From the line with "(292, 114) = (262, 146): yellow" through the line with "(492, 233) = (548, 223): yellow", inclusive, return each line of the data below exactly and leave the rest out.

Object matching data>

⟨

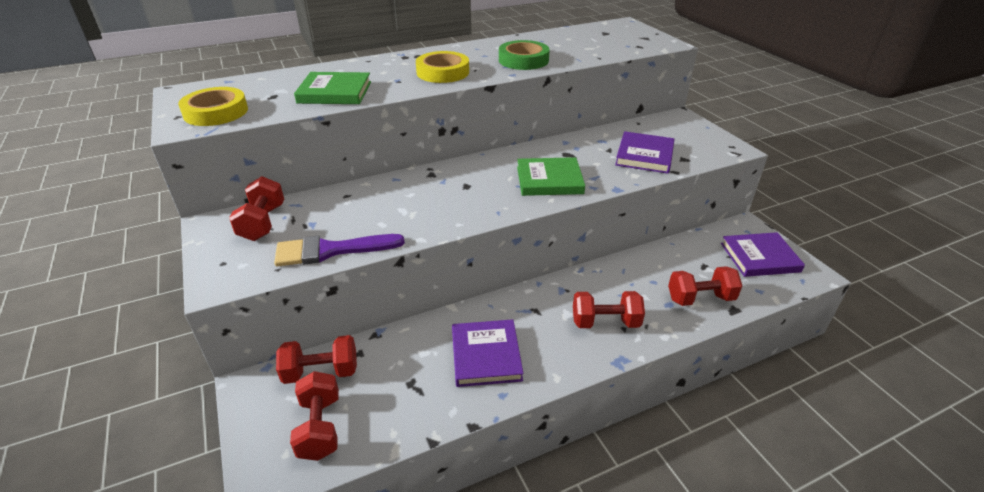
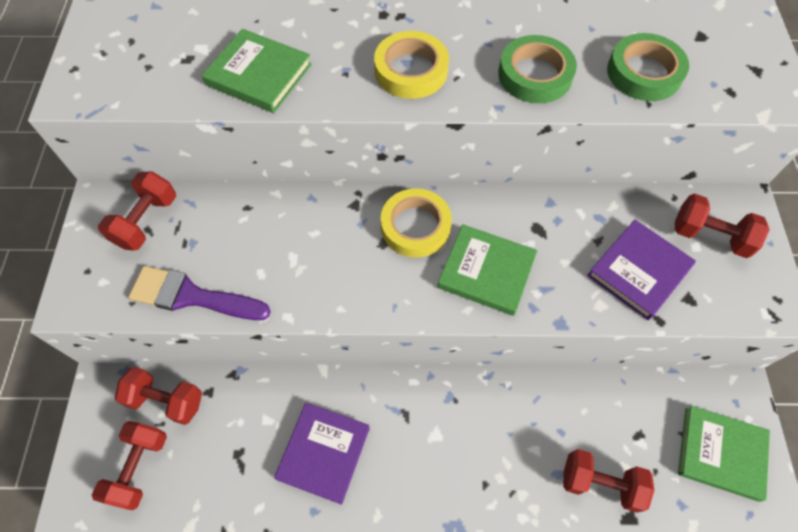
camera: 25 degrees right, 25 degrees up
(216, 112) = (115, 73): yellow tape -> yellow tape (415, 226)
(586, 49) = (644, 73): none -> green tape
(605, 322) = (470, 467): red dumbbell -> red dumbbell (709, 236)
(760, 257) = (720, 453): purple book -> green book

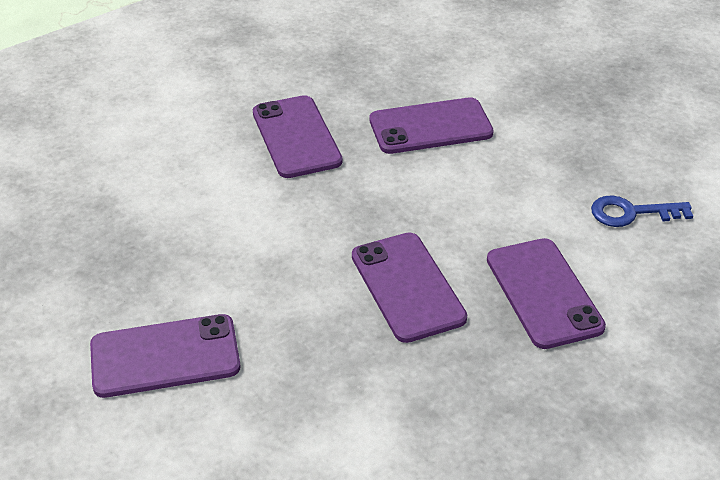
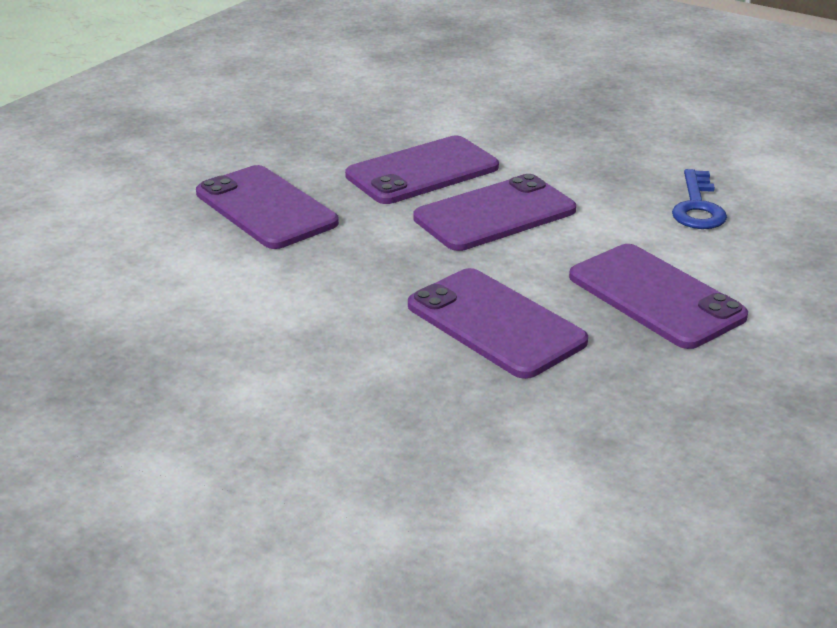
camera: 20 degrees left, 10 degrees down
(165, 356) = (227, 462): purple phone -> purple phone (494, 214)
(631, 213) = (697, 207): blue key -> blue key turned 60 degrees counterclockwise

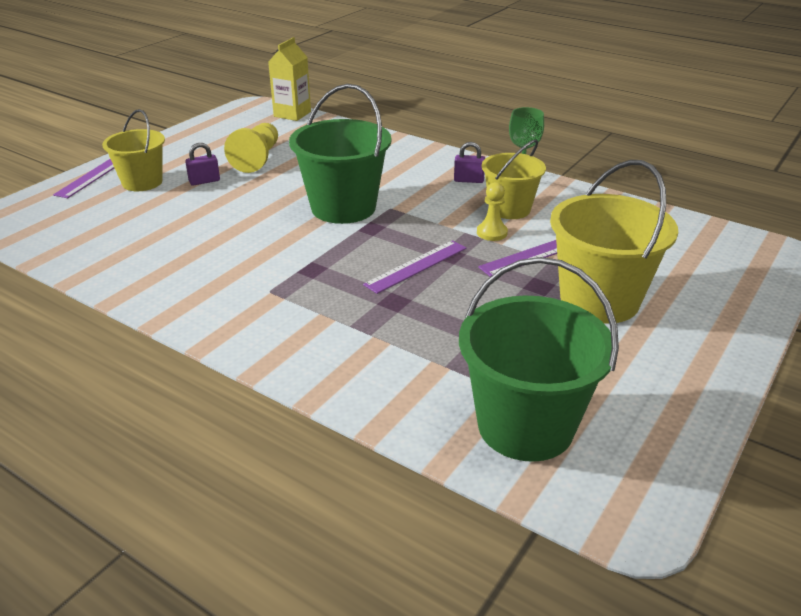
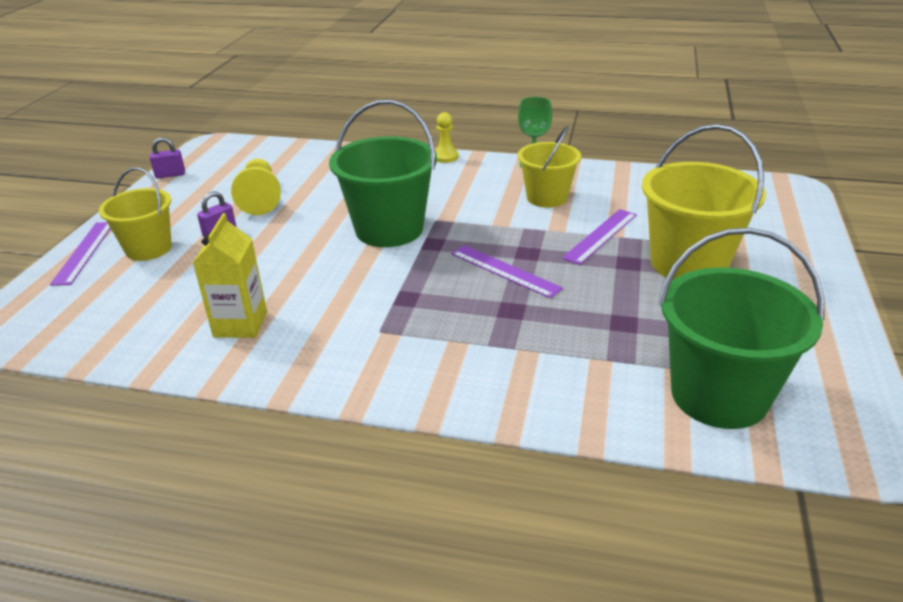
camera: 20 degrees left, 0 degrees up
(292, 114) = (262, 146): yellow carton -> yellow carton (240, 324)
(416, 266) = (505, 271): purple ruler -> purple ruler turned 75 degrees counterclockwise
(468, 180) = (488, 178): purple padlock -> purple padlock (170, 175)
(492, 233) = (548, 223): yellow pawn -> yellow pawn (445, 157)

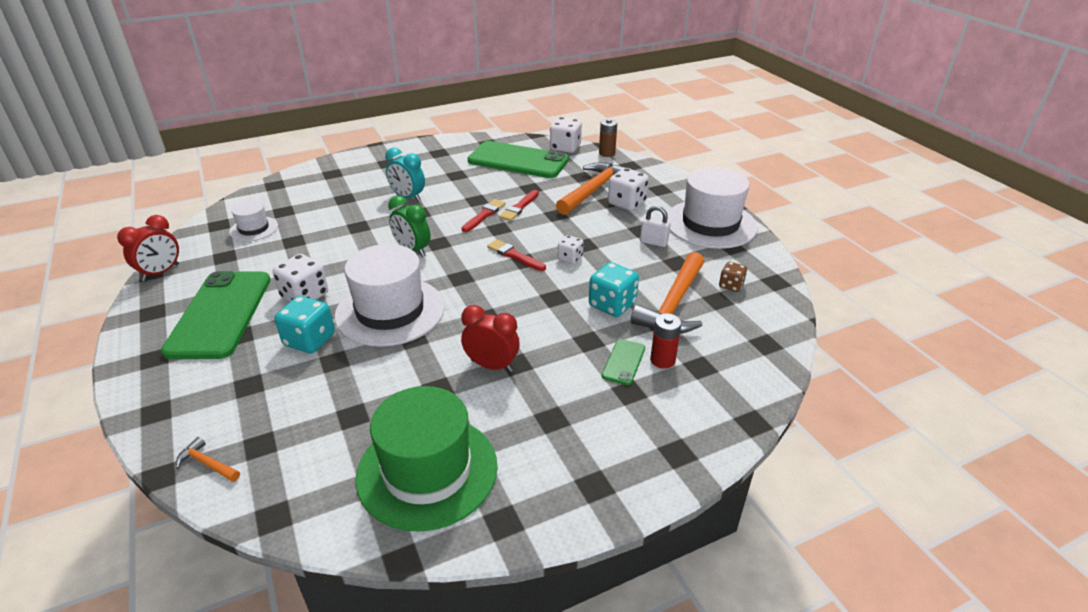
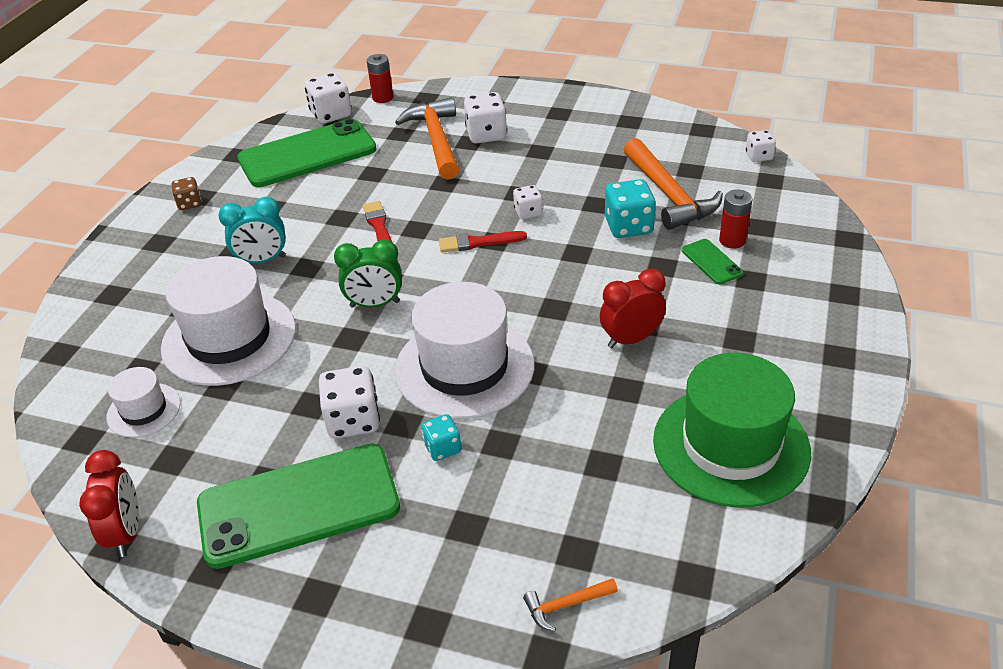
camera: 45 degrees left, 5 degrees up
(220, 314) = (299, 505): green phone -> green phone turned 60 degrees counterclockwise
(309, 340) = (442, 448): turquoise dice -> turquoise dice, size x0.59
(519, 207) = (398, 198): red brush -> none
(607, 153) = (383, 98): brown battery -> red battery
(653, 242) = (568, 155): white padlock -> none
(710, 224) = (583, 112): white hat -> white hat (229, 338)
(731, 285) = (680, 152): brown dice -> brown dice (189, 203)
(787, 324) = (759, 156): none -> white dice

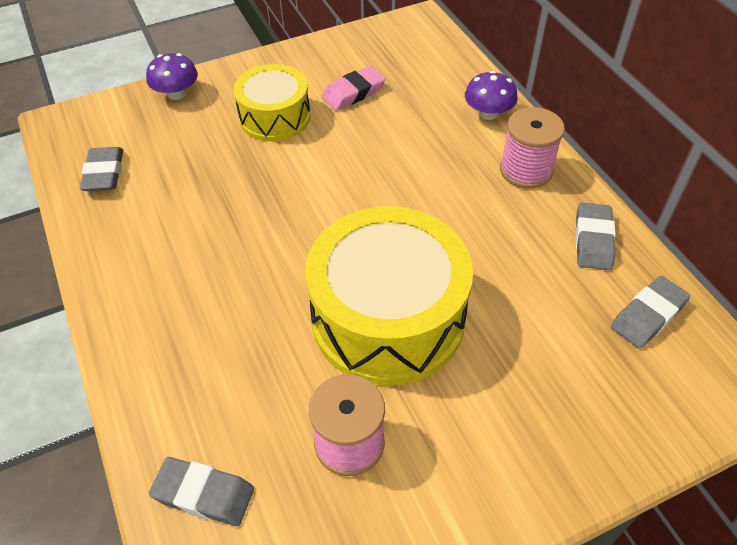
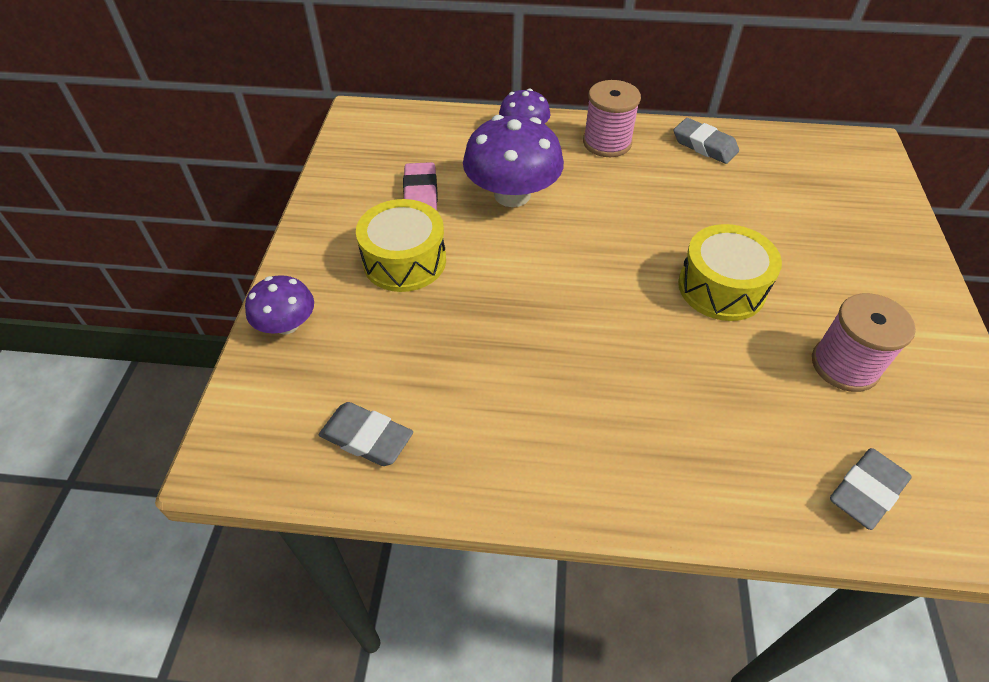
camera: 60 degrees left, 0 degrees up
(388, 318) = (721, 287): yellow drum -> yellow drum, size x0.59
(397, 140) = (512, 195): none -> purple mushroom
(648, 316) = (790, 155): grey eraser -> none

⟩

OUTPUT BELOW>
(292, 114) = (262, 146): yellow carton -> yellow carton (240, 324)
(416, 266) = (505, 271): purple ruler -> purple ruler turned 75 degrees counterclockwise
(468, 180) = (488, 178): purple padlock -> purple padlock (170, 175)
(492, 233) = (548, 223): yellow pawn -> yellow pawn (445, 157)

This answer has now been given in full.